- **Exercise instructions**
For each line below that holds the word "pentagon", make a copy.

- **Source information**
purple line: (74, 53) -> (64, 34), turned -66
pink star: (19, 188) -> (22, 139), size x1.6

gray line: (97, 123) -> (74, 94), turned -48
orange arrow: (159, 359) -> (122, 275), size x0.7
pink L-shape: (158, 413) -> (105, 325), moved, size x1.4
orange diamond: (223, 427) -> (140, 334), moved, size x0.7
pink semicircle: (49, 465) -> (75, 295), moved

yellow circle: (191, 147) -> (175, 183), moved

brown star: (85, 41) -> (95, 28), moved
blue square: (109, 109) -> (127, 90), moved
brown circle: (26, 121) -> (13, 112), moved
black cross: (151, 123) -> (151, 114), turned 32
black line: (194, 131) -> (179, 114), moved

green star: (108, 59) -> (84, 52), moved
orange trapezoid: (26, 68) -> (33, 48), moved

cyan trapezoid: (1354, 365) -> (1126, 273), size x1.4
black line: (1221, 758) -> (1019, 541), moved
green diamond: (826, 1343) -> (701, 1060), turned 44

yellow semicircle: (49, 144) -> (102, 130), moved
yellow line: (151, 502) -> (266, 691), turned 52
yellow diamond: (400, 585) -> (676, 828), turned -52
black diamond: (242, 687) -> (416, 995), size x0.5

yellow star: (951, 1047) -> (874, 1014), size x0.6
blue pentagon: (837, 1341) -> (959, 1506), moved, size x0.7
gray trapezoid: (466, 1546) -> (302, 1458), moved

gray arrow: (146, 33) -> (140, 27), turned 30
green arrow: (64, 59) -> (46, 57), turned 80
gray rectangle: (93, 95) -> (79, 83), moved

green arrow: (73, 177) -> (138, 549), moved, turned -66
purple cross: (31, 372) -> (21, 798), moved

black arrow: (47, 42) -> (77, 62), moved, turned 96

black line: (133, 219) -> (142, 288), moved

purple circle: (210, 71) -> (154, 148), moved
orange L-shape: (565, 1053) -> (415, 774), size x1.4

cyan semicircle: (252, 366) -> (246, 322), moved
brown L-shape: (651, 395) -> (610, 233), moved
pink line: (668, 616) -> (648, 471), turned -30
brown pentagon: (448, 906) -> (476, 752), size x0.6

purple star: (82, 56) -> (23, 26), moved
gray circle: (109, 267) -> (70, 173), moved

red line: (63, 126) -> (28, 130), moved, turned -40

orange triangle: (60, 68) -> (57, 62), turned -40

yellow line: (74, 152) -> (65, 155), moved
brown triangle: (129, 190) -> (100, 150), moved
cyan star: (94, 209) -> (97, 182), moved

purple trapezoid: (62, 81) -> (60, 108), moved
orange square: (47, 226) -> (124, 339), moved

- **The answer**
blue pentagon: (837, 1341) -> (959, 1506), moved, size x0.7
brown pentagon: (448, 906) -> (476, 752), size x0.6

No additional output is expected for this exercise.